◆ TASK OBJECTIVE
The range to repeat runs from the line with "orange cross: rotated 12 degrees clockwise" to the last line below, both ends included; give it exactly and without pictures.

(Synthetic geometry scene data)
[Start of Attachment]
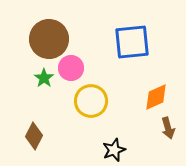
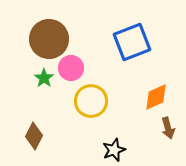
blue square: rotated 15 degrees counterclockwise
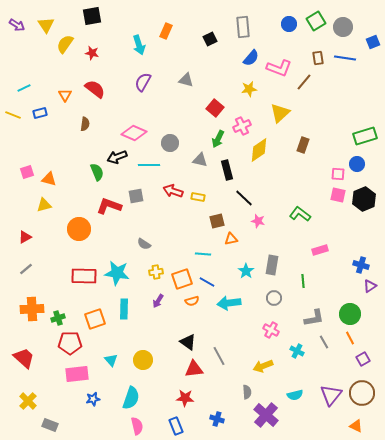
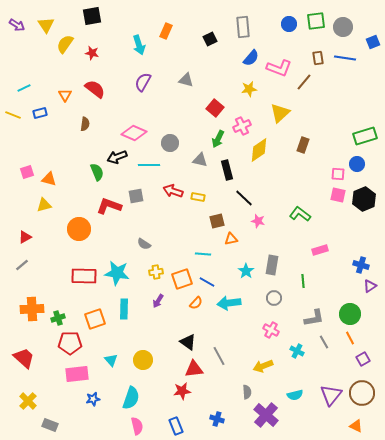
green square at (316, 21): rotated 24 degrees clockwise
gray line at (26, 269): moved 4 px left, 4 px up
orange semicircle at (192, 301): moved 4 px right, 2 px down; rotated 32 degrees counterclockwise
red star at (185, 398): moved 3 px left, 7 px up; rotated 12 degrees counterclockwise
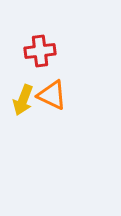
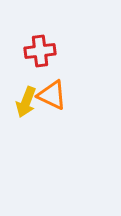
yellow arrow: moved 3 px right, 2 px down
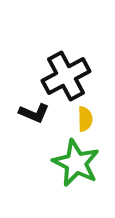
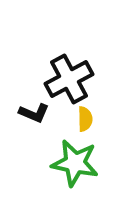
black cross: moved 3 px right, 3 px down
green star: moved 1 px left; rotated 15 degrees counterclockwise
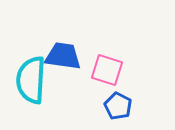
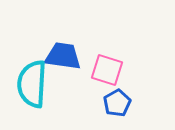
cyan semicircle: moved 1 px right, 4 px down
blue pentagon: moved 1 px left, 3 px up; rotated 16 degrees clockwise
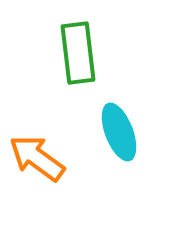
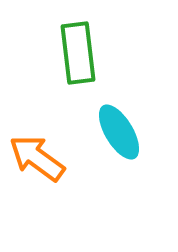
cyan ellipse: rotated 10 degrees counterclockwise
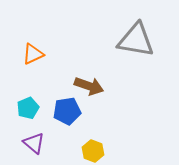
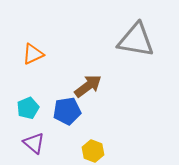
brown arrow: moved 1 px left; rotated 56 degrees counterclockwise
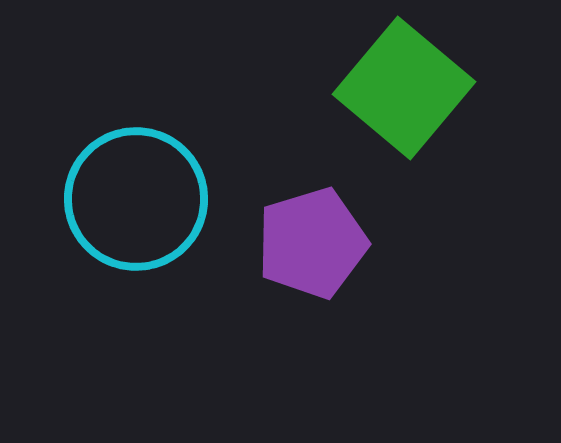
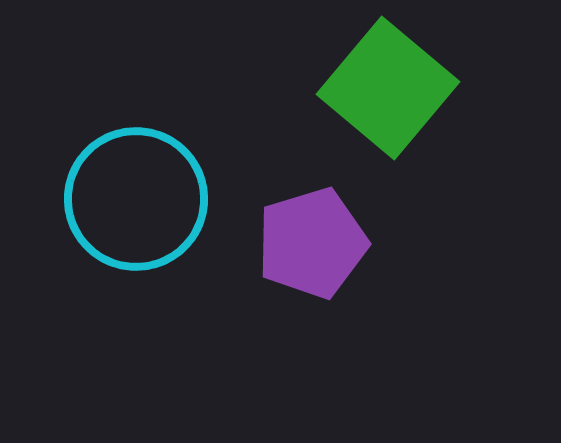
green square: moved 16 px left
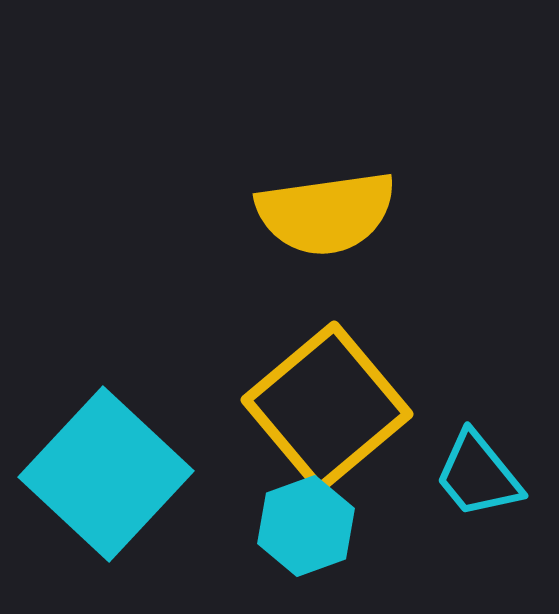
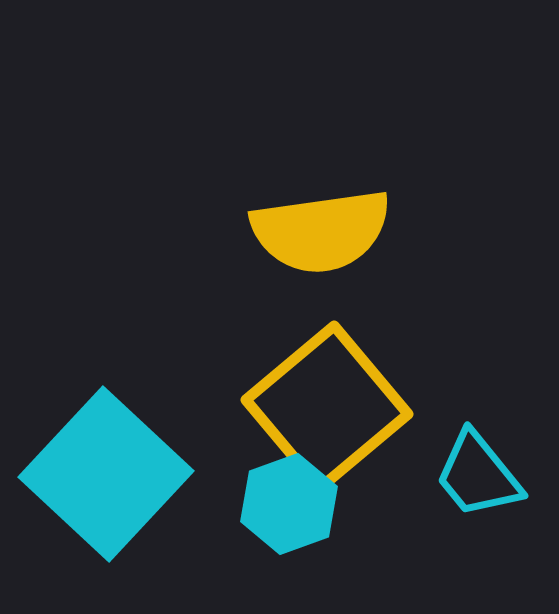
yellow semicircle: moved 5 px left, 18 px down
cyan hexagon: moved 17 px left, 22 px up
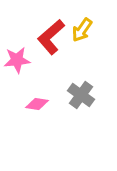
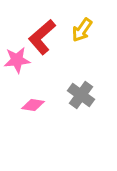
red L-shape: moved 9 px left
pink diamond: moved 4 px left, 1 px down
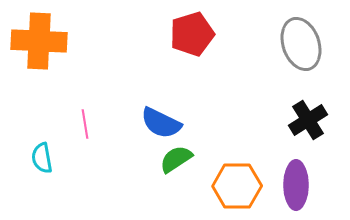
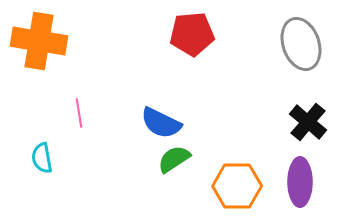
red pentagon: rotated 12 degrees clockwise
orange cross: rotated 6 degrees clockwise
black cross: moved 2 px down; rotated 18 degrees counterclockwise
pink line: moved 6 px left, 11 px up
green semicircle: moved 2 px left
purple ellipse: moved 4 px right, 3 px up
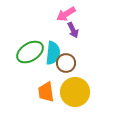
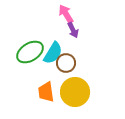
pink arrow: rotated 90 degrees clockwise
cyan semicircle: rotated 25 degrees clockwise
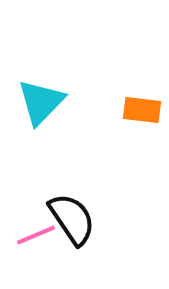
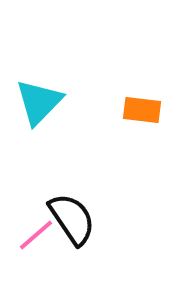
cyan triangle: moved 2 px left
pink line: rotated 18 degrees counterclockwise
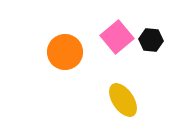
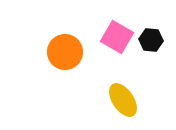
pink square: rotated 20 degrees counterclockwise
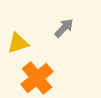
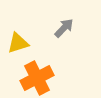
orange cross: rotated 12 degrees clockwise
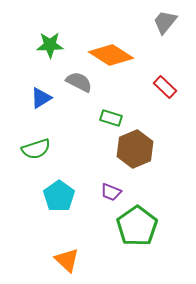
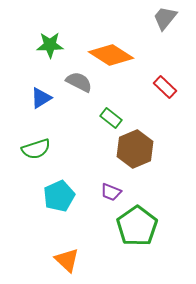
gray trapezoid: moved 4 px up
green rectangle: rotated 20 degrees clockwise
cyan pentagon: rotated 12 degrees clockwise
[End of Attachment]
◆ RESPONSE TO THIS TASK
orange cross: rotated 12 degrees clockwise
gray trapezoid: moved 4 px up
green rectangle: rotated 20 degrees clockwise
cyan pentagon: rotated 12 degrees clockwise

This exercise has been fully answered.